_WHAT YOU ARE ASKED TO DO_
Return the line containing "(564,211,624,268) to (522,139,566,185)" and every line after it through the end of the entries below, with no other lines.

※

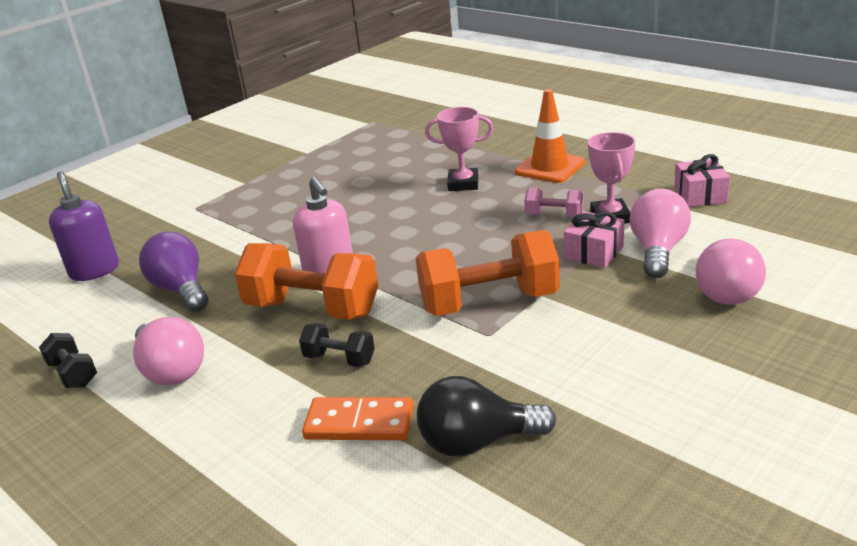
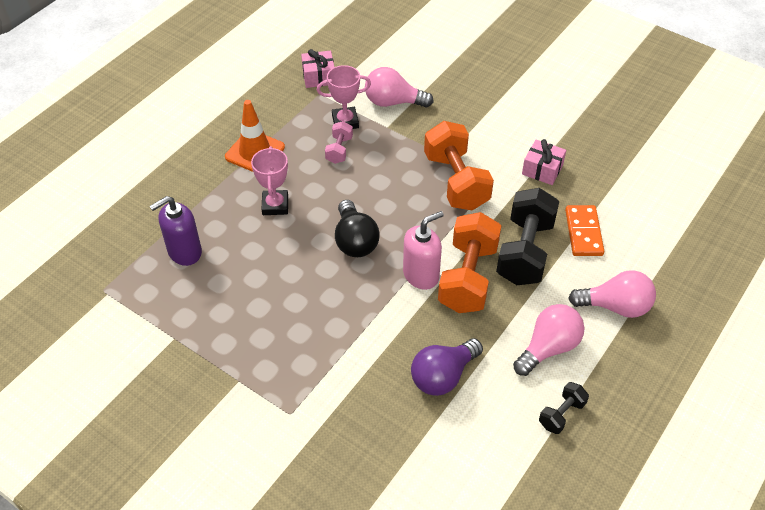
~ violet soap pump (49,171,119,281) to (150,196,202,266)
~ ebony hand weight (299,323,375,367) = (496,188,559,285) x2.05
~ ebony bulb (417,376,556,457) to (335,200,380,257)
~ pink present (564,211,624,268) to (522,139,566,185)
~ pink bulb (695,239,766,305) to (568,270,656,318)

※

_ANSWER BOX_
~ pink present (564,211,624,268) to (522,139,566,185)
~ pink bulb (695,239,766,305) to (568,270,656,318)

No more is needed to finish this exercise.